▸ Work required: Retype, exactly as written, every line from the one containing "red boat: 1 -> 3" through the last line of the records below, both included; skip the pictures.

▸ Material to process:

....

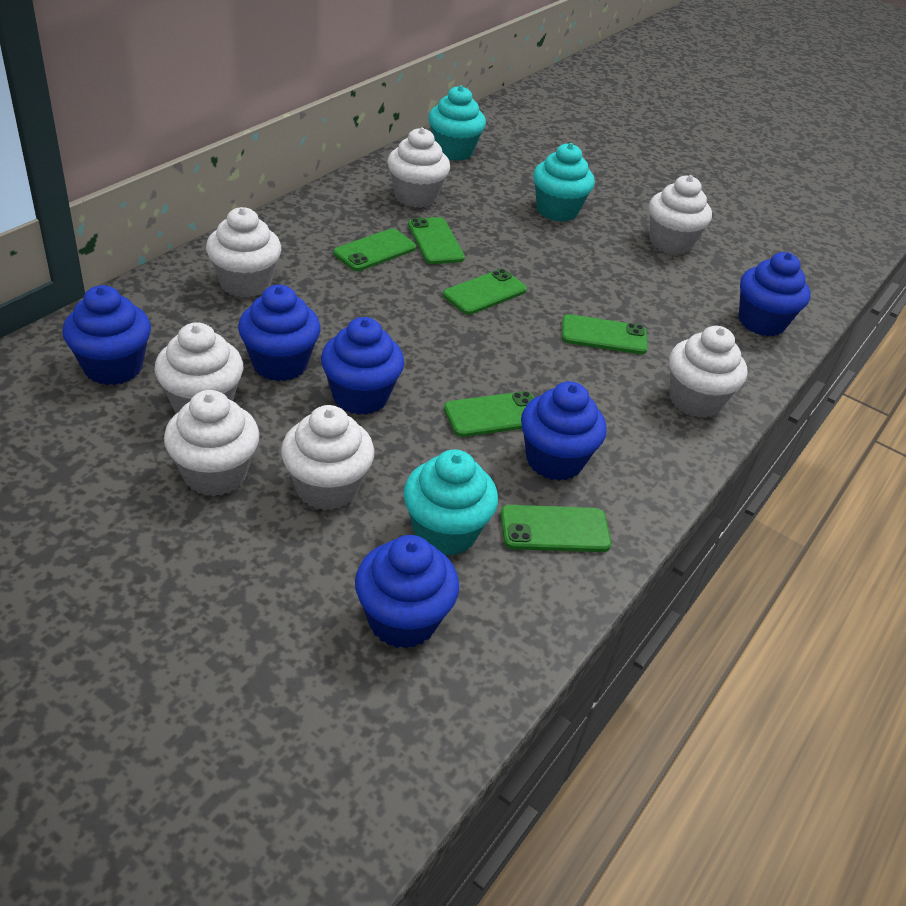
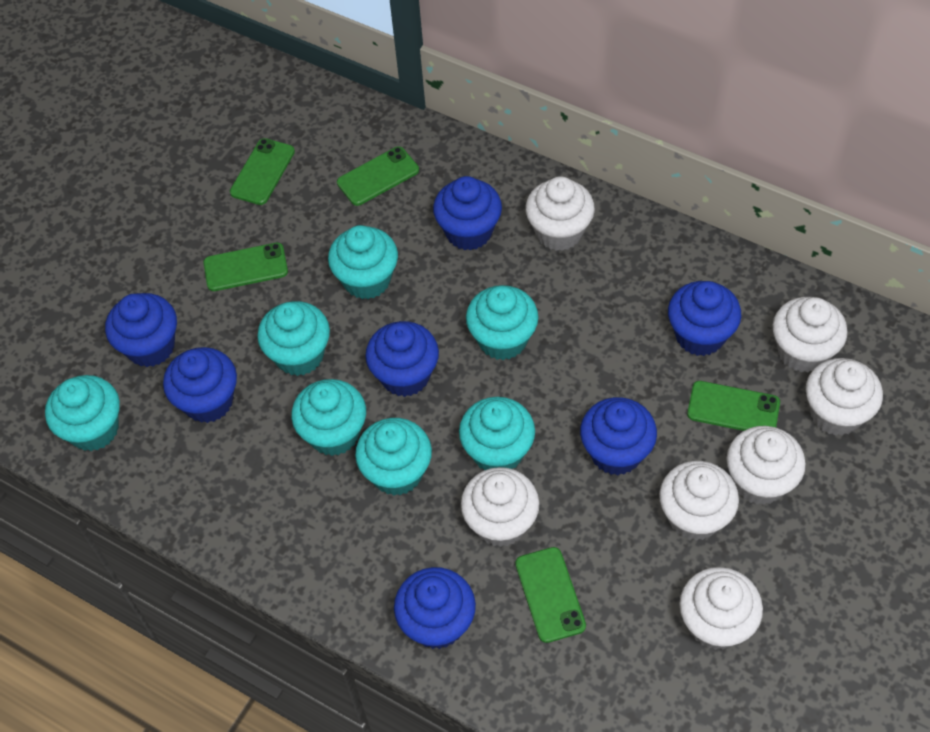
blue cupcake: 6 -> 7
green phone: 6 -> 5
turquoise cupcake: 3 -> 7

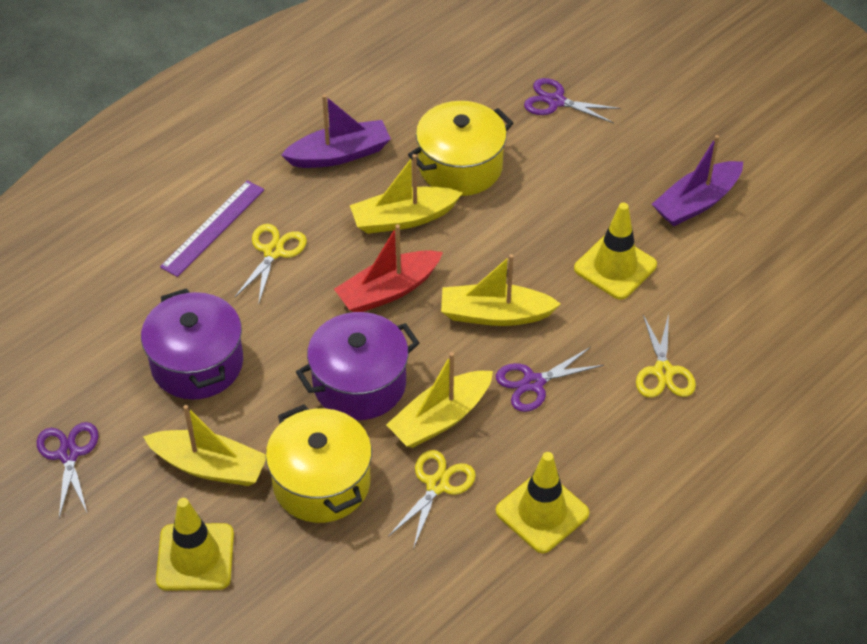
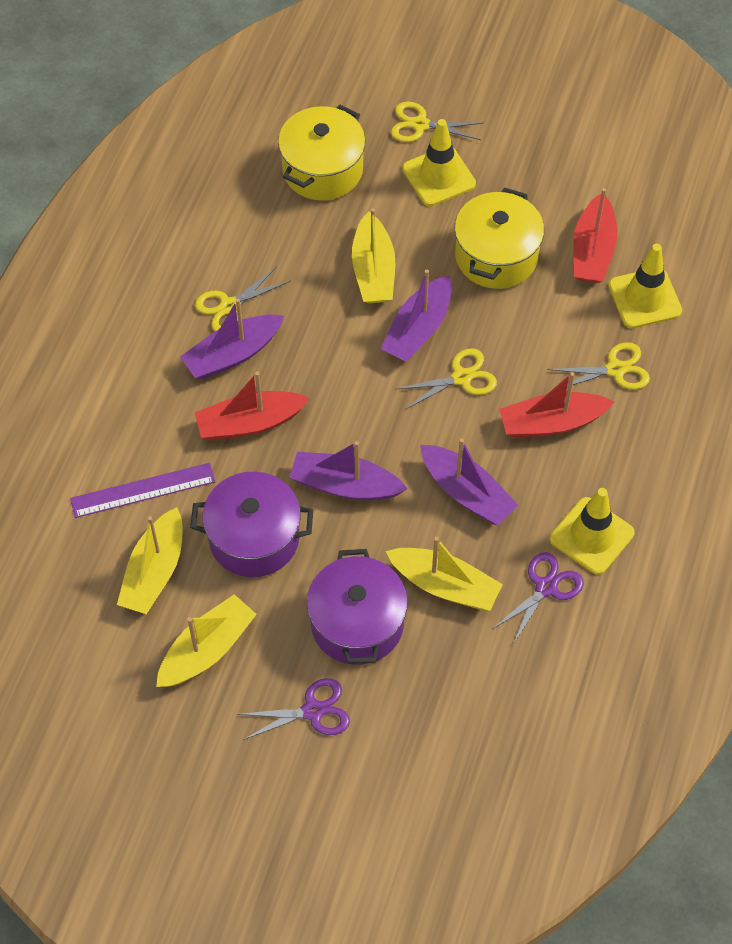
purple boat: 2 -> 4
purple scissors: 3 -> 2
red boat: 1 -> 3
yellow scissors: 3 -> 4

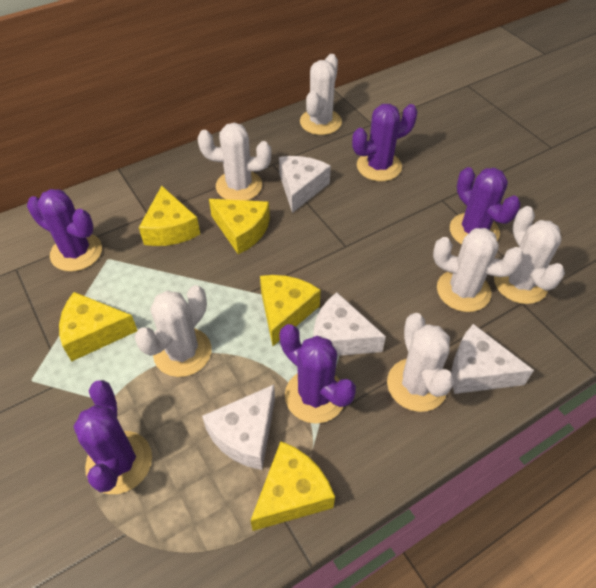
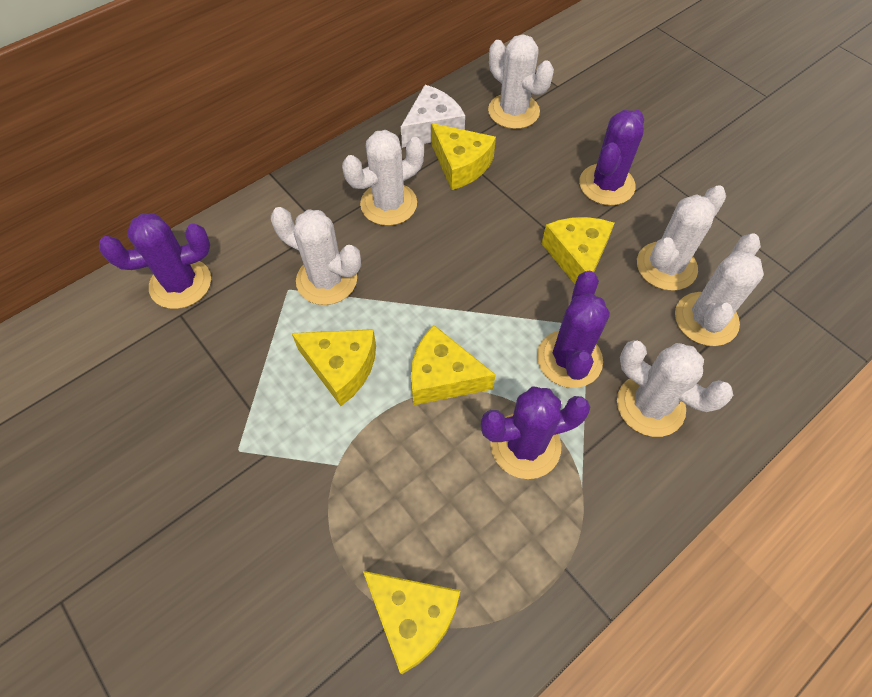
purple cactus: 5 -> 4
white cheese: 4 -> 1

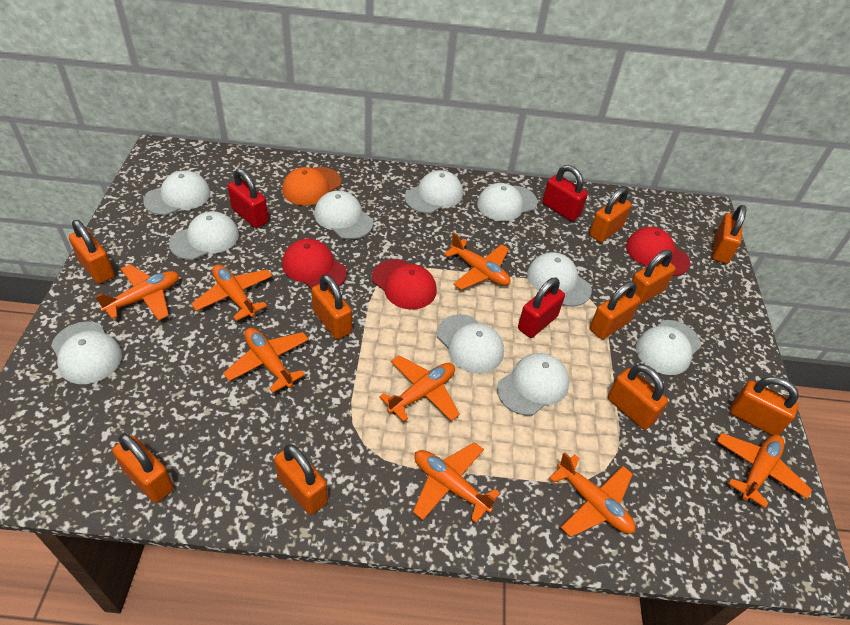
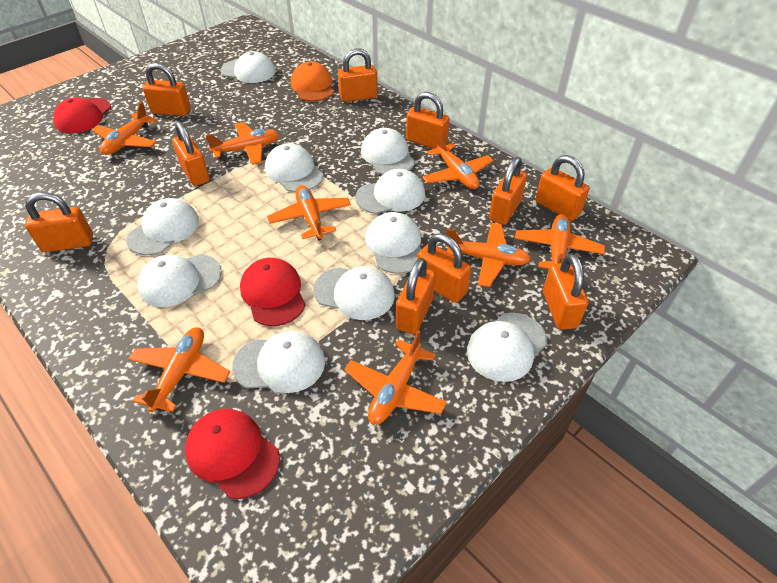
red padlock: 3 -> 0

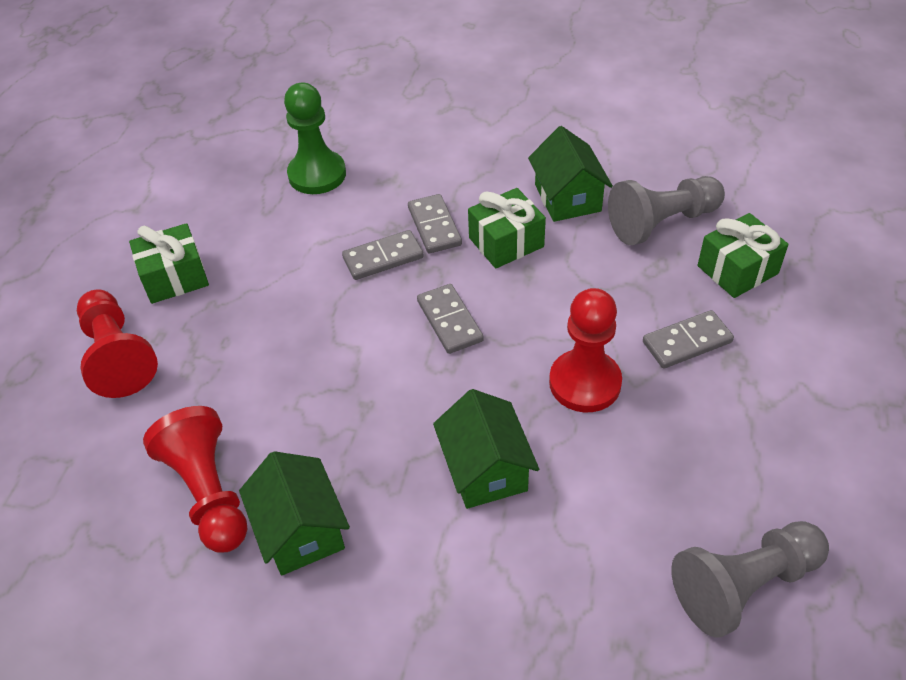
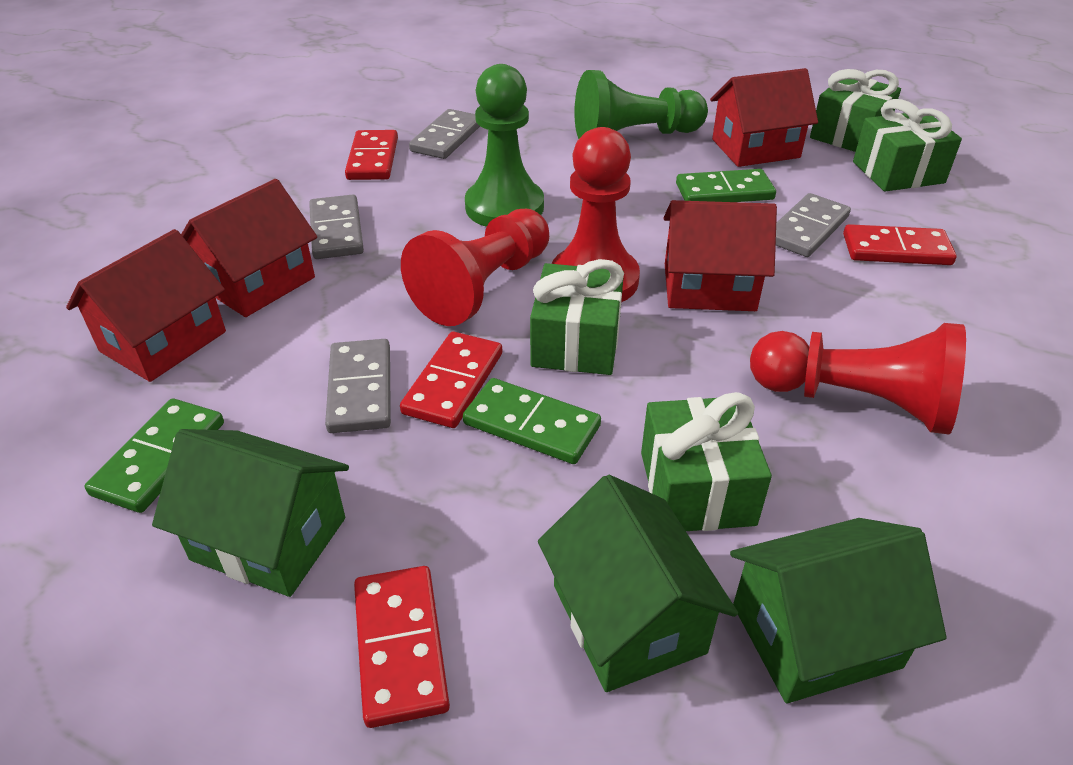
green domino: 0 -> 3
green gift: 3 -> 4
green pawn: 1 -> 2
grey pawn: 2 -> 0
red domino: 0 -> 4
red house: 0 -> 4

....

▸ Response area:
red boat: 1 -> 3
yellow scissors: 3 -> 4

purple cactus: 5 -> 4
white cheese: 4 -> 1

red padlock: 3 -> 0

green domino: 0 -> 3
green gift: 3 -> 4
green pawn: 1 -> 2
grey pawn: 2 -> 0
red domino: 0 -> 4
red house: 0 -> 4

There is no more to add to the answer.